### Your assignment
From the entries, copy each line that includes "moved".

### Data for review
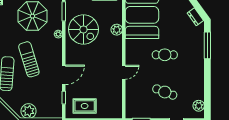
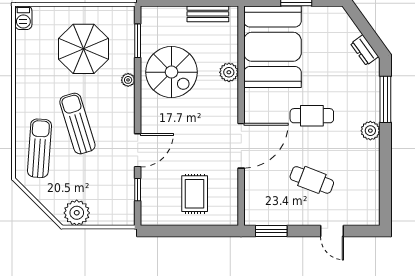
door: (124, 72) -> (241, 146), width x1.87
rug: (85, 106) -> (195, 194), moved, turned 90
plant: (199, 106) -> (370, 131), moved

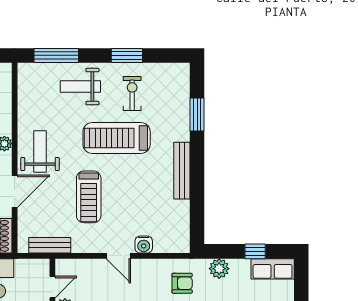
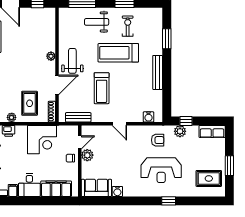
water cooler: (144, 245) -> (148, 117), moved
window: (255, 251) -> (186, 121), moved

### Task answer
rug: (85, 106) -> (195, 194), moved, turned 90
plant: (199, 106) -> (370, 131), moved
water cooler: (144, 245) -> (148, 117), moved
window: (255, 251) -> (186, 121), moved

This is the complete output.